Exercise requirements: Check each line of the material that follows, and copy those holding the string "none".

Given records:
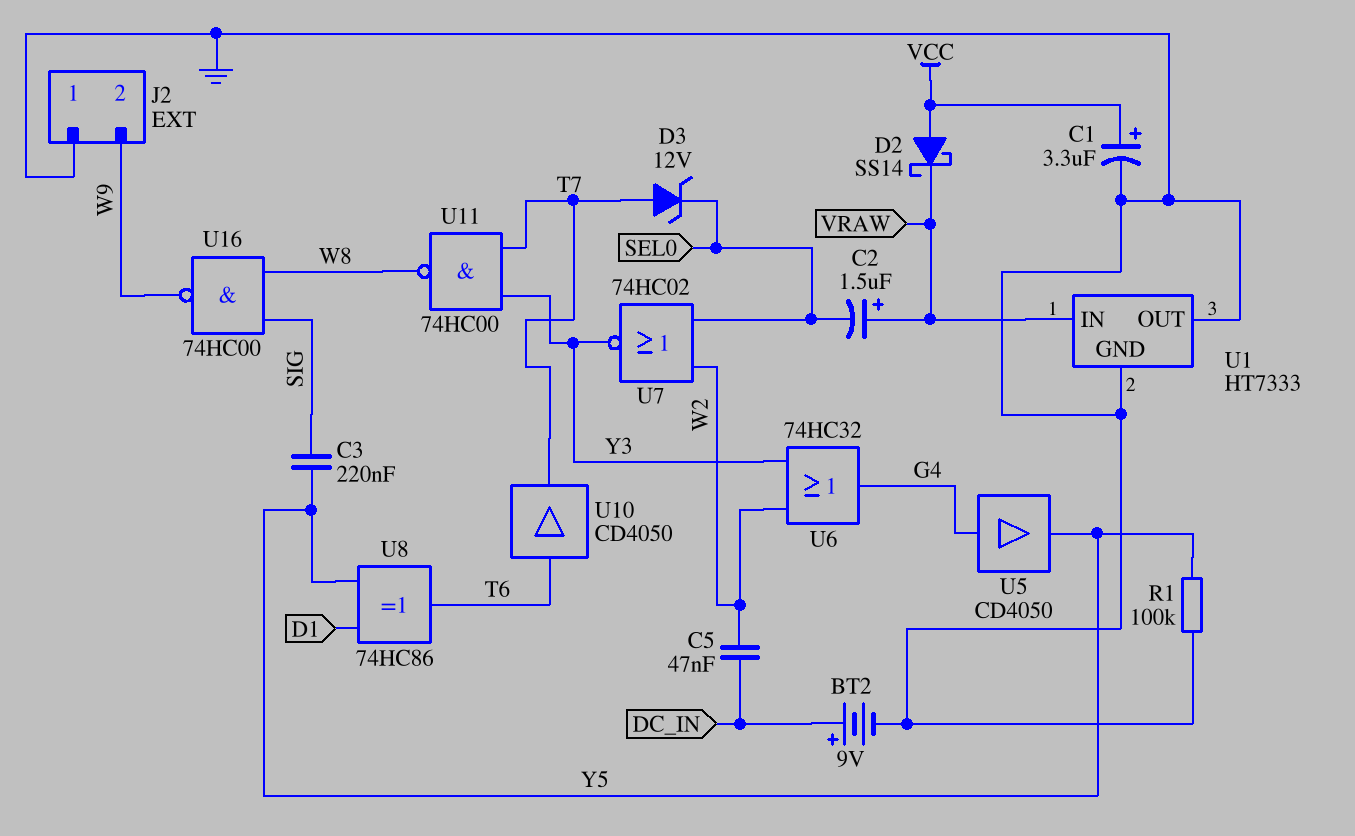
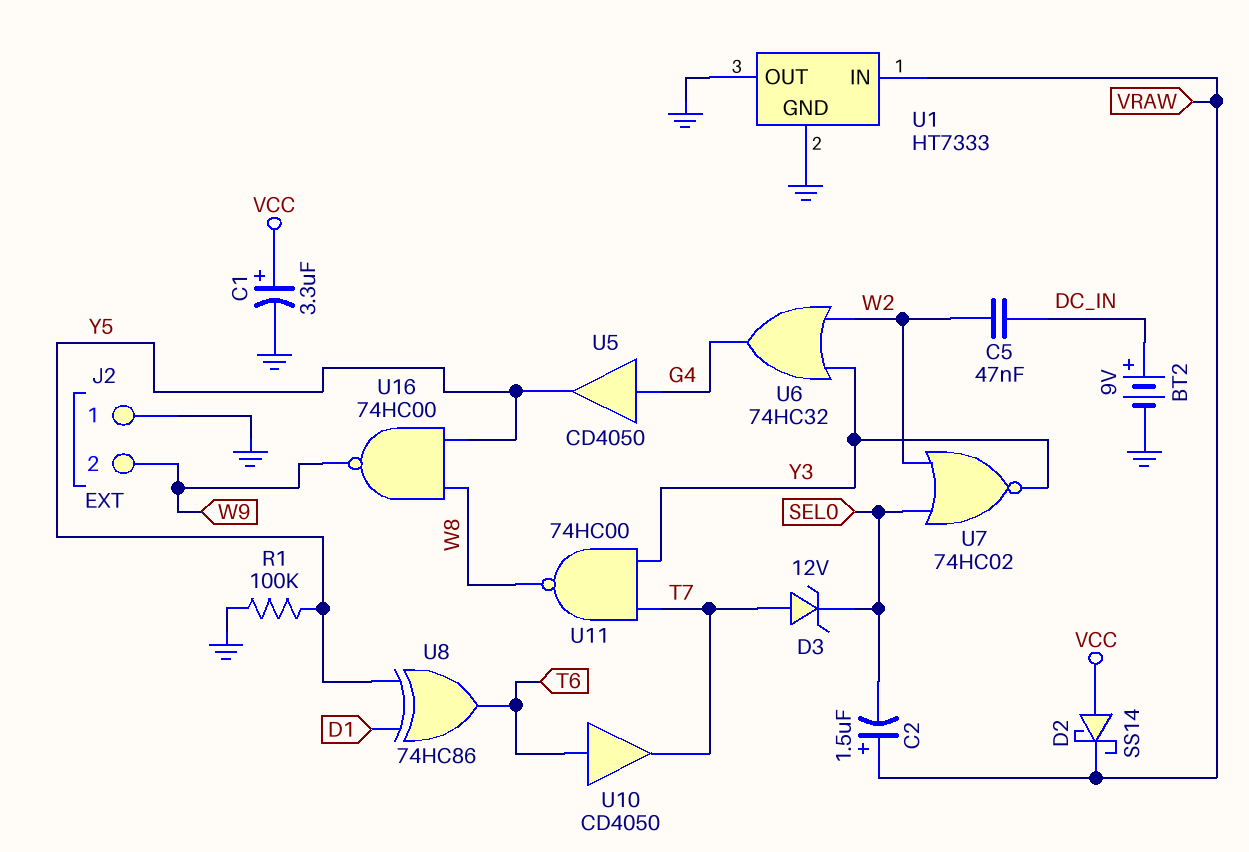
C3: 220nF (SIG, Y5) -> none
U16: NAND 74HC00 (in SIG, in W8, out W9) -> NAND 74HC00 (in W8, in Y5, out W9)

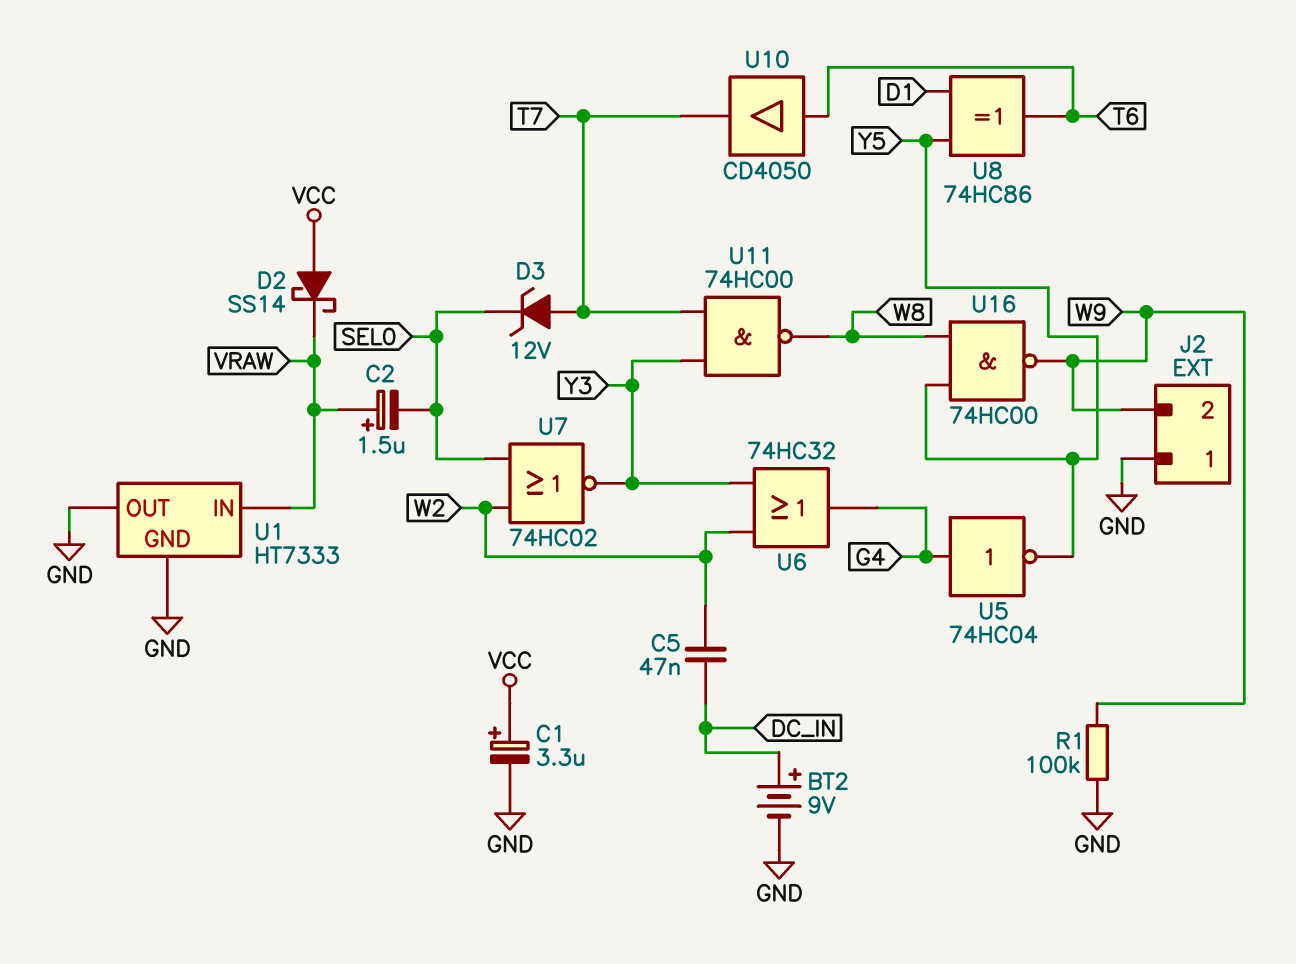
R1: 100k (GND, Y5) -> 100k (GND, W9)
U5: buffer CD4050 (in G4, out Y5) -> NOT 74HC04 (in G4, out Y5)

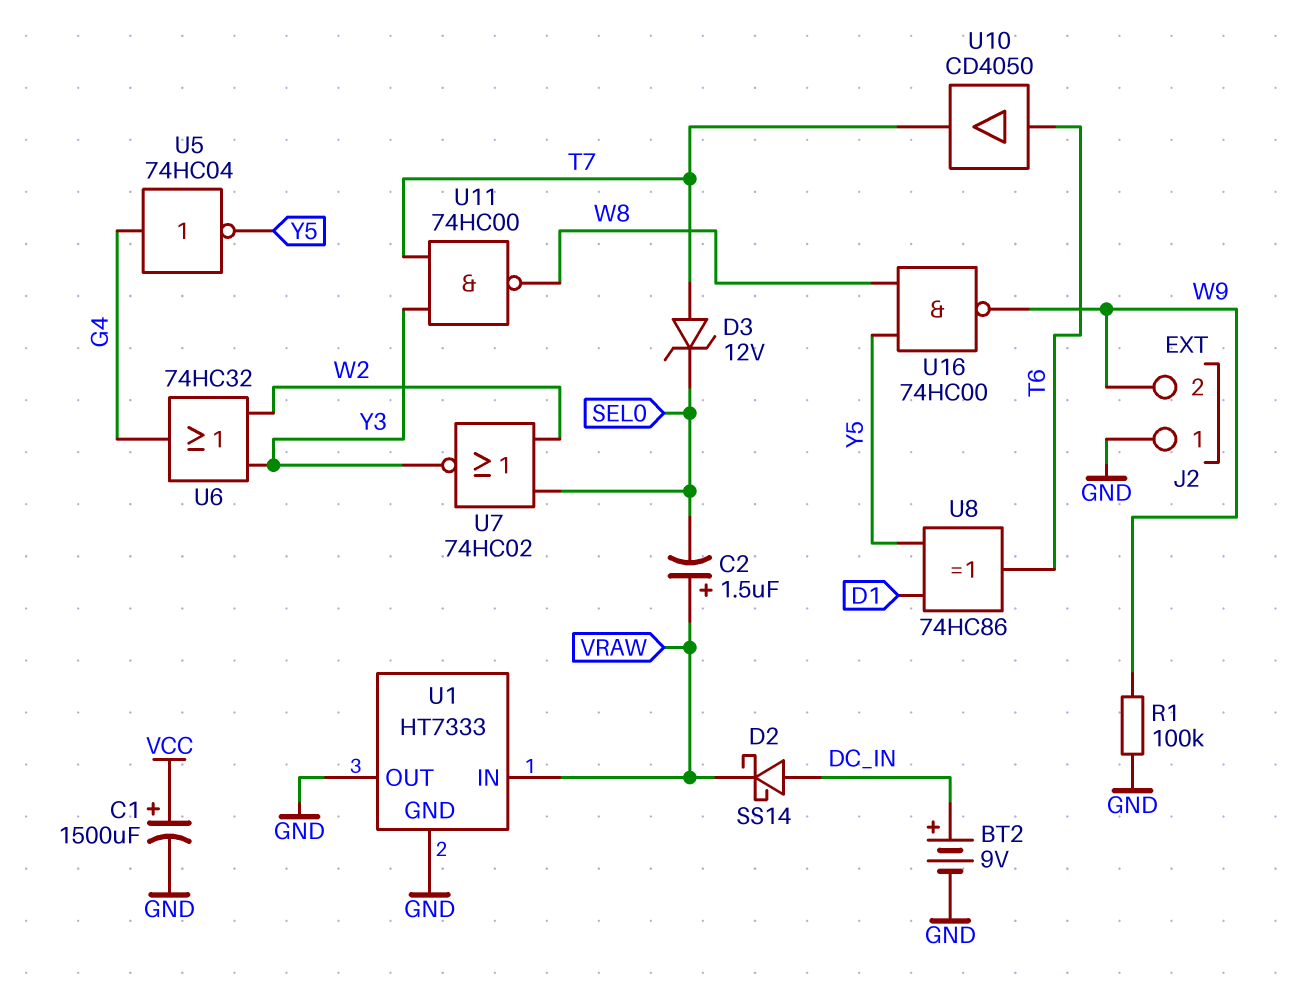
C1: 3.3uF (plus VCC, minus GND) -> 1500uF (plus VCC, minus GND)
C5: 47nF (DC_IN, W2) -> none
D2: schottky SS14 (A VCC, K VRAW) -> schottky SS14 (A DC_IN, K VRAW)

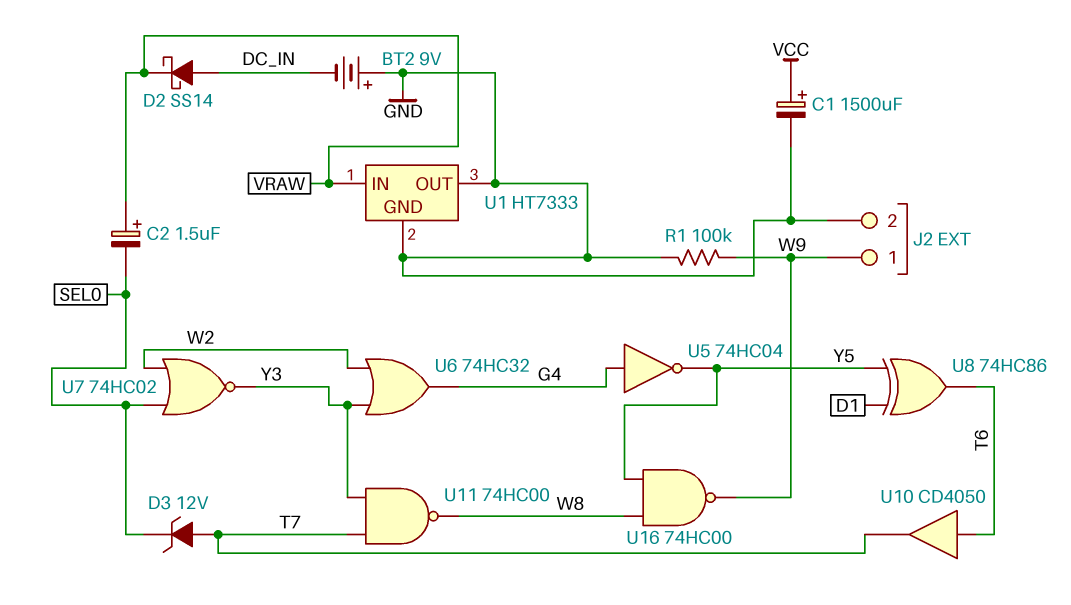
BT2: 9V (plus DC_IN, minus GND) -> 9V (plus GND, minus DC_IN)
J2 pin 1: GND -> W9
J2 pin 2: W9 -> GND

Output for this task:
C3: 220nF (SIG, Y5) -> none
C5: 47nF (DC_IN, W2) -> none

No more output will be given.